Work instruction
Transcribe exactly, and only, the lines from the one containing "LCD pin VCC: none -> 3V3" through the end of the entries below, leaving the pictures out.

Data extract

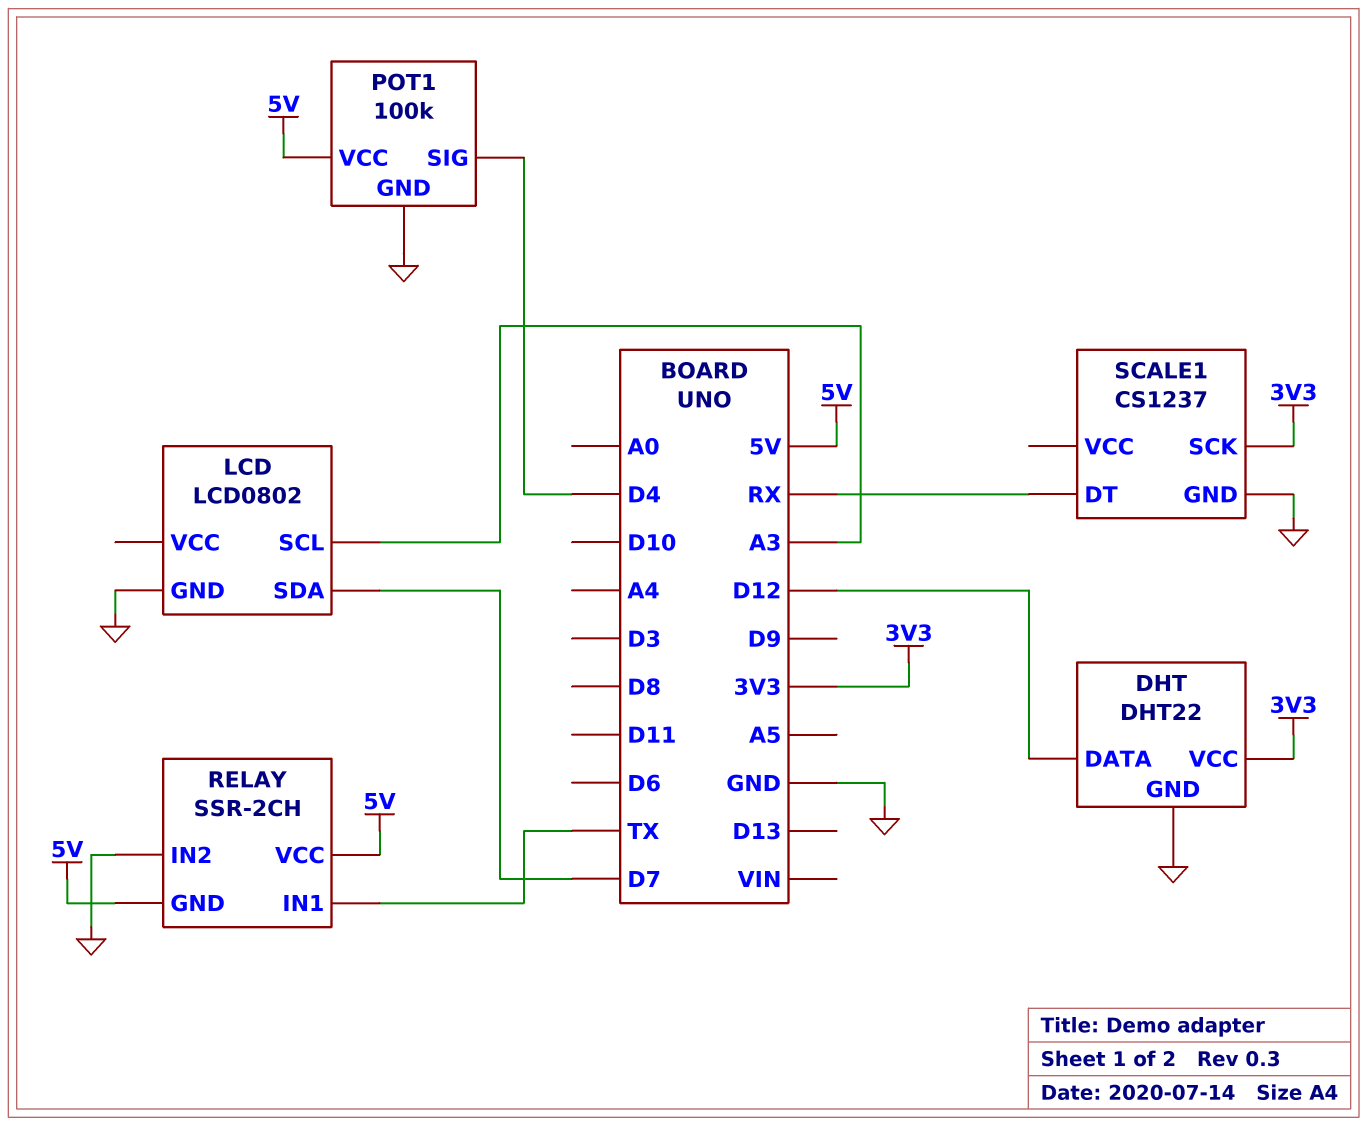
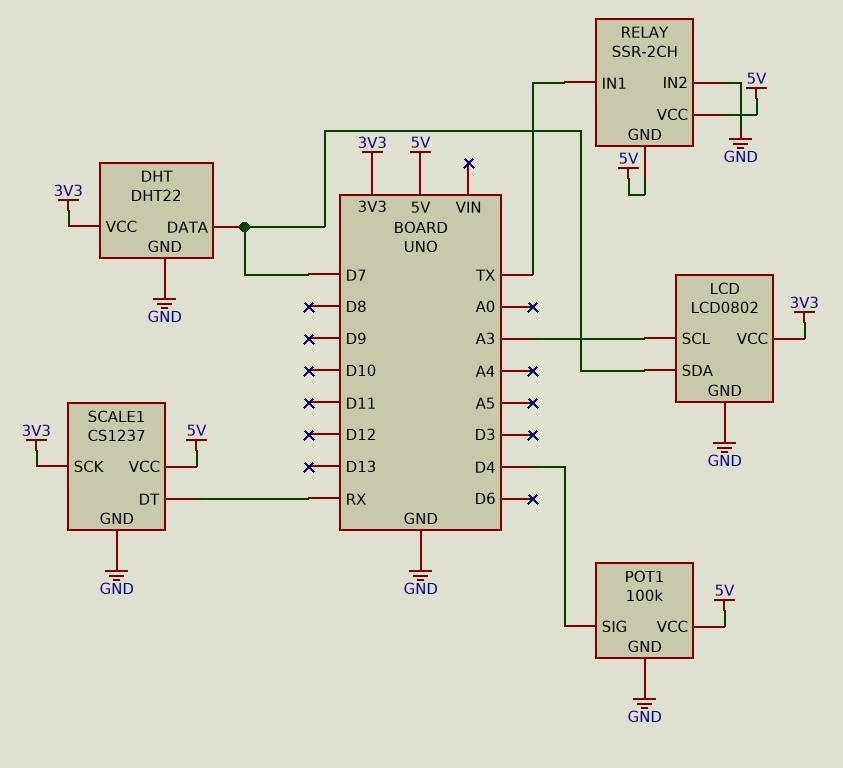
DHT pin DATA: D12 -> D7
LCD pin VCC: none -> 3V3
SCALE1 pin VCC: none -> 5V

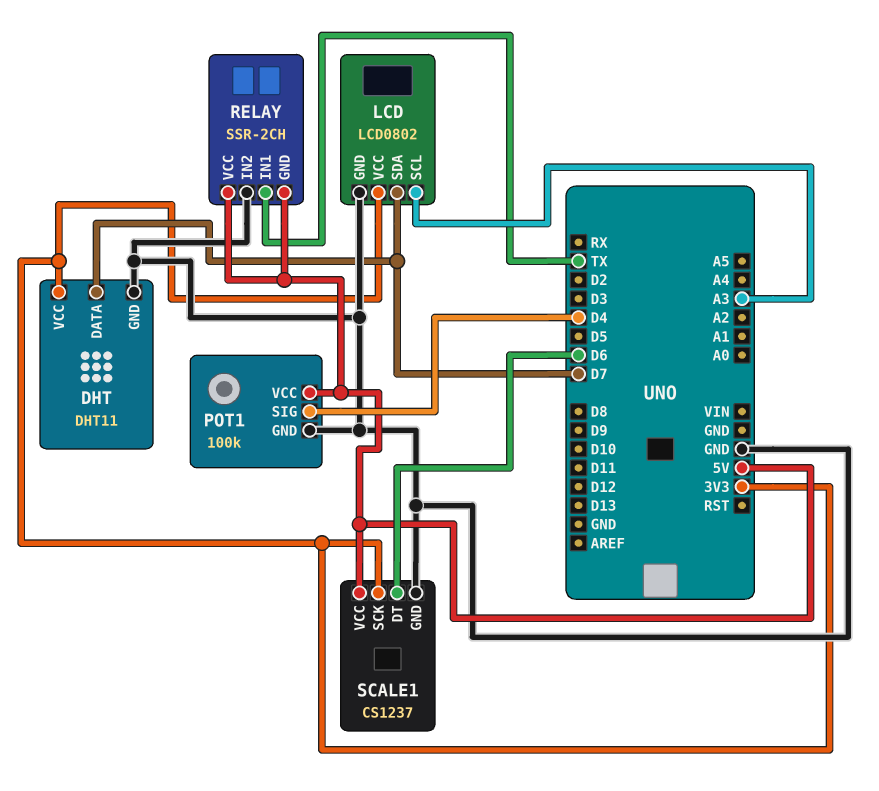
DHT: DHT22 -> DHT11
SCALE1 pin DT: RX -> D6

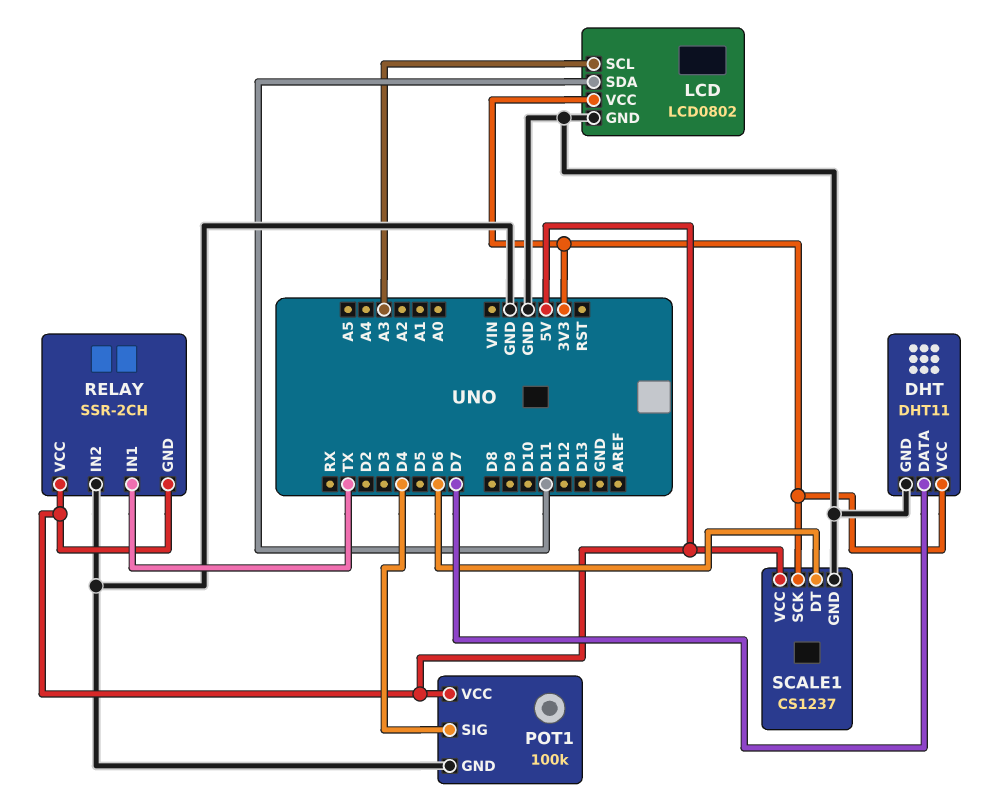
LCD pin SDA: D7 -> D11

Task answer
LCD pin VCC: none -> 3V3
SCALE1 pin VCC: none -> 5V

DHT: DHT22 -> DHT11
SCALE1 pin DT: RX -> D6

LCD pin SDA: D7 -> D11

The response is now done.